*** Opening of Supplied material ***

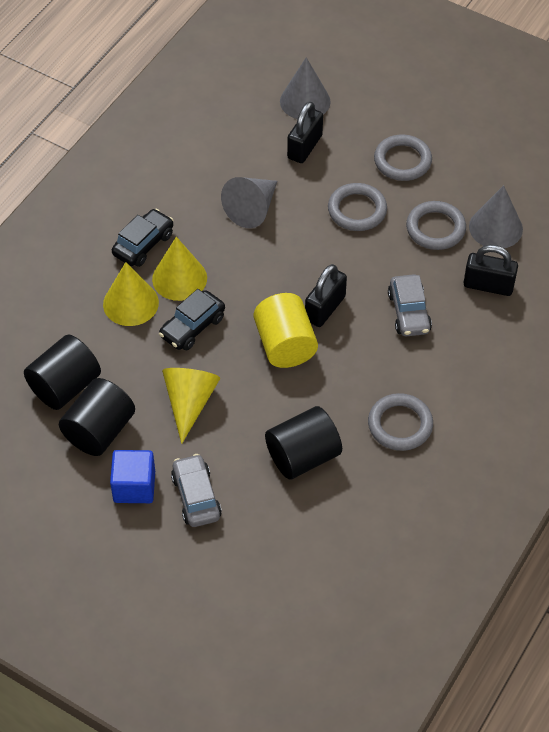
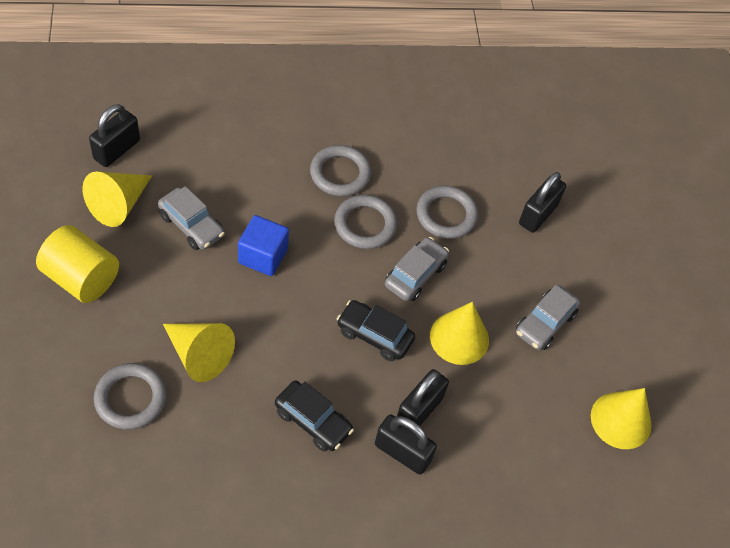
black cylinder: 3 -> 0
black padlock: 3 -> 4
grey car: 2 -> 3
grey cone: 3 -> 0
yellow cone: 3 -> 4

*** Close of Supplied material ***

- Problem -
The result should be the same data as above, line for line, with the pictures gone.

- Response -
black cylinder: 3 -> 0
black padlock: 3 -> 4
grey car: 2 -> 3
grey cone: 3 -> 0
yellow cone: 3 -> 4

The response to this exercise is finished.